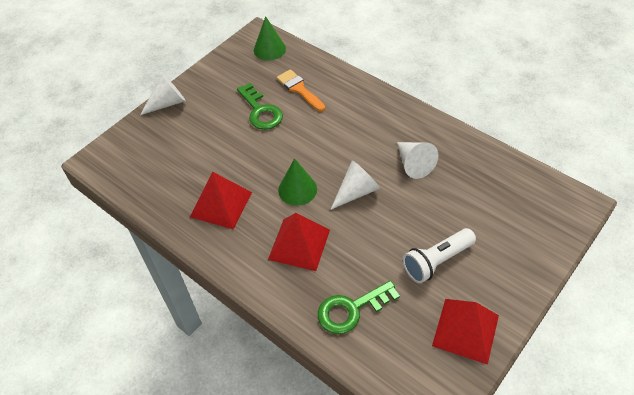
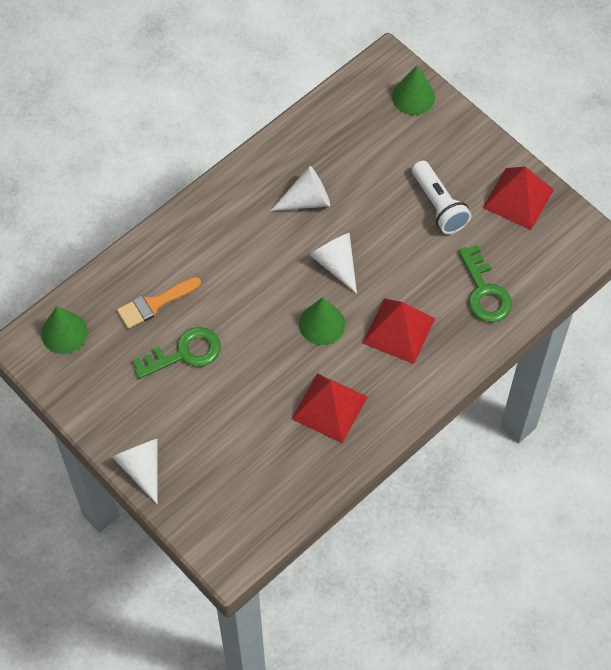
camera: 85 degrees left, 10 degrees up
(551, 227) = (413, 97): none -> green cone

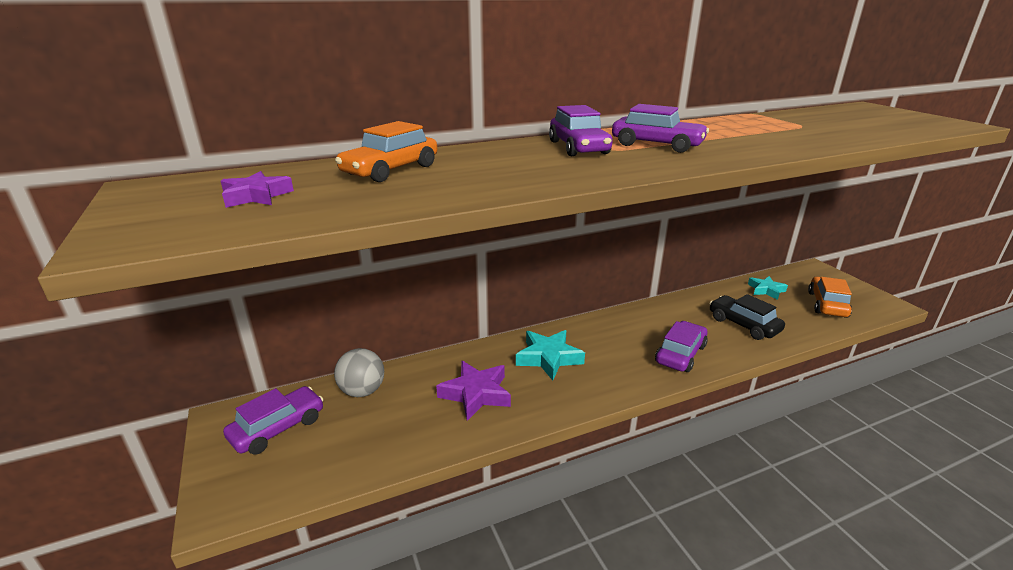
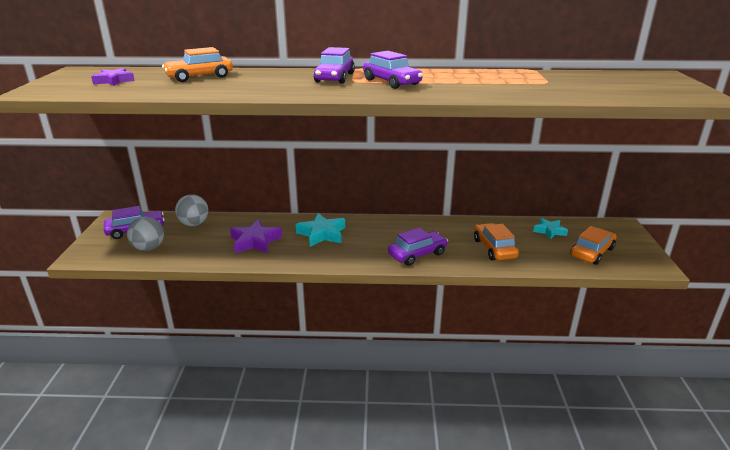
camera: 25 degrees right, 0 degrees up
(328, 453) = (149, 248): none -> grey ball
(743, 325) = (494, 248): black car -> orange car

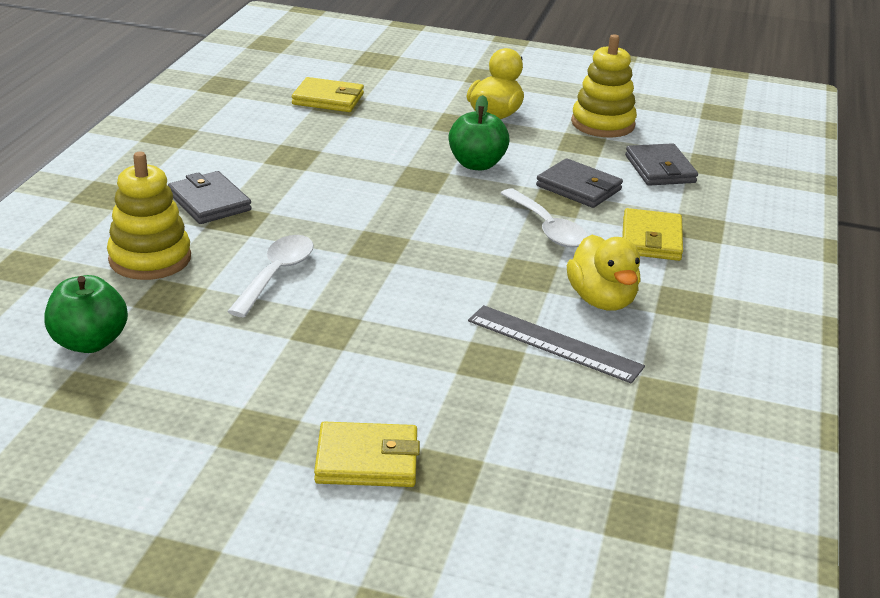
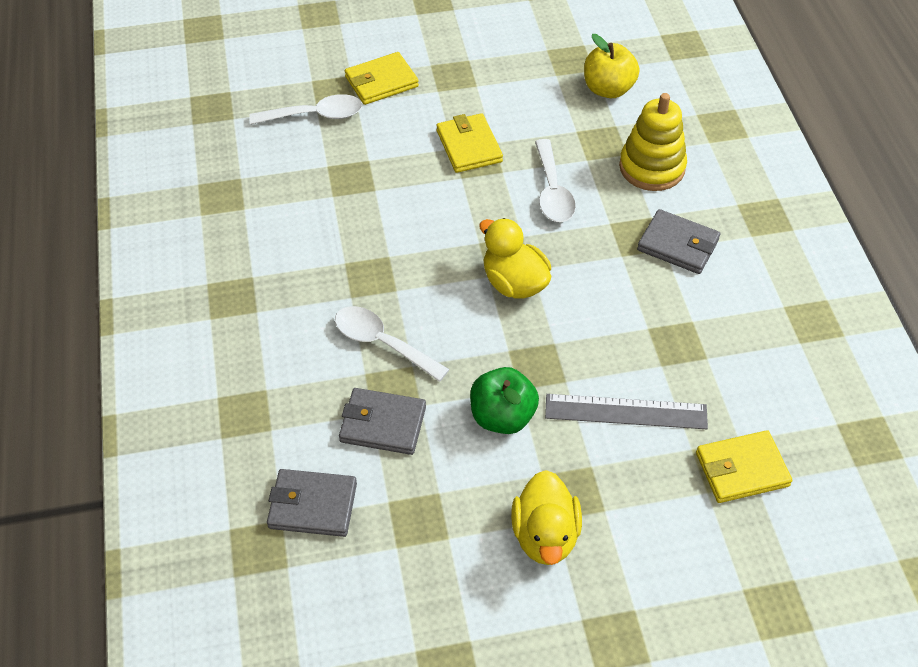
camera: 155 degrees right, 20 degrees up
(89, 342) = (608, 89): green apple -> yellow apple
(492, 449) = (315, 115): none -> white spoon
(554, 343) = (315, 211): grey ruler -> grey ruler (626, 412)
(601, 300) = (298, 270): yellow duck -> yellow duck (514, 283)
(603, 124) = (414, 582): yellow stacking toy -> none
(651, 239) = (283, 370): yellow wallet -> yellow wallet (469, 146)
(660, 169) = (312, 505): grey wallet -> grey wallet turned 45 degrees counterclockwise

────────────────

## [Try it]
Wherever "none" appears in a line of the entries, copy that line.

## [Task output]
(551, 227) = (413, 97): none -> green cone
(328, 453) = (149, 248): none -> grey ball
(492, 449) = (315, 115): none -> white spoon
(603, 124) = (414, 582): yellow stacking toy -> none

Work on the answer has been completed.